• _DATA UNDER STUDY_:
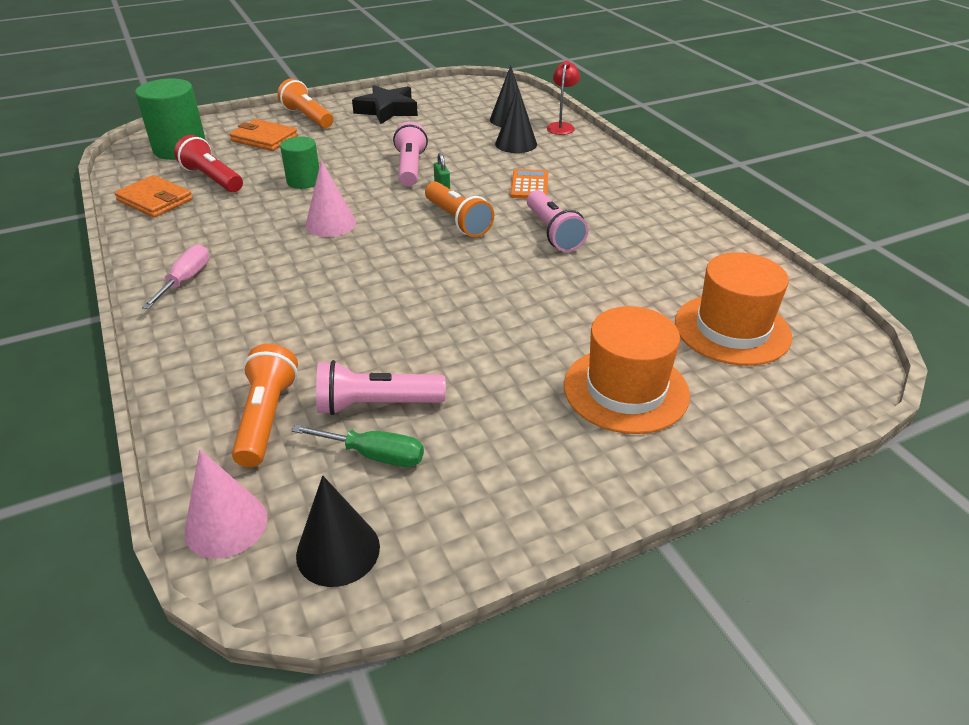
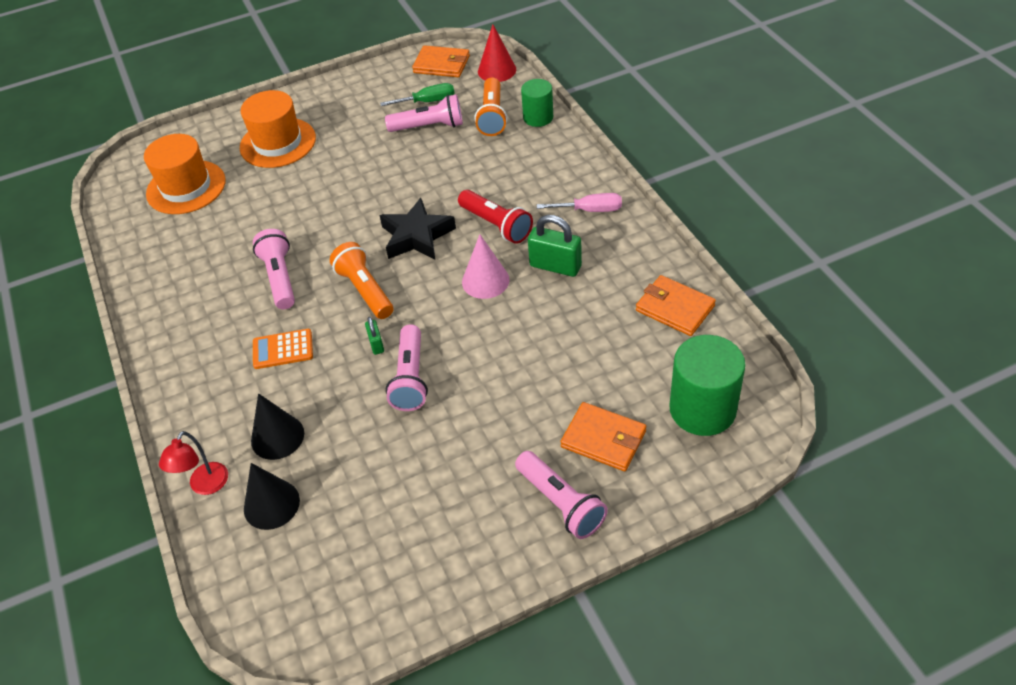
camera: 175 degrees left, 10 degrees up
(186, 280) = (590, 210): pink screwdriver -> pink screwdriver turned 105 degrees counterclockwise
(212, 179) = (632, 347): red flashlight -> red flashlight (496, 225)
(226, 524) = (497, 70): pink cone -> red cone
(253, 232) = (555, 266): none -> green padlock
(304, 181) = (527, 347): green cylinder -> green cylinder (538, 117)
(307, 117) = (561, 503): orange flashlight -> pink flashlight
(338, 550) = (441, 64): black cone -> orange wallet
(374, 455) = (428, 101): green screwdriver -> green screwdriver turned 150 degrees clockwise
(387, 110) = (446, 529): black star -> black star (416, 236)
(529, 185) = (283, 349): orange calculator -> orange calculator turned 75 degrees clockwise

...

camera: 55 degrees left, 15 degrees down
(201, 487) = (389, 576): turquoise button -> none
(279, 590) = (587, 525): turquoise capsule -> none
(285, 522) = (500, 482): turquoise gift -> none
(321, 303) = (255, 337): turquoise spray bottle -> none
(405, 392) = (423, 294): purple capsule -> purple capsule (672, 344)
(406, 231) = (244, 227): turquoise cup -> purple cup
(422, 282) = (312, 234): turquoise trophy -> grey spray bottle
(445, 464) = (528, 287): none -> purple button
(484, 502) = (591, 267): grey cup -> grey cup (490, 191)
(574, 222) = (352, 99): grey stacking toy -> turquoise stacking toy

• _THE PROBLEM_:
In the entries above, find the line holding "(279, 590) = (587, 525): turquoise" and the line holding "(574, 222) = (352, 99): grey", then retype exactly those two lines and every line between them, and nothing else.

• _TASK ANSWER_:
(279, 590) = (587, 525): turquoise capsule -> none
(285, 522) = (500, 482): turquoise gift -> none
(321, 303) = (255, 337): turquoise spray bottle -> none
(405, 392) = (423, 294): purple capsule -> purple capsule (672, 344)
(406, 231) = (244, 227): turquoise cup -> purple cup
(422, 282) = (312, 234): turquoise trophy -> grey spray bottle
(445, 464) = (528, 287): none -> purple button
(484, 502) = (591, 267): grey cup -> grey cup (490, 191)
(574, 222) = (352, 99): grey stacking toy -> turquoise stacking toy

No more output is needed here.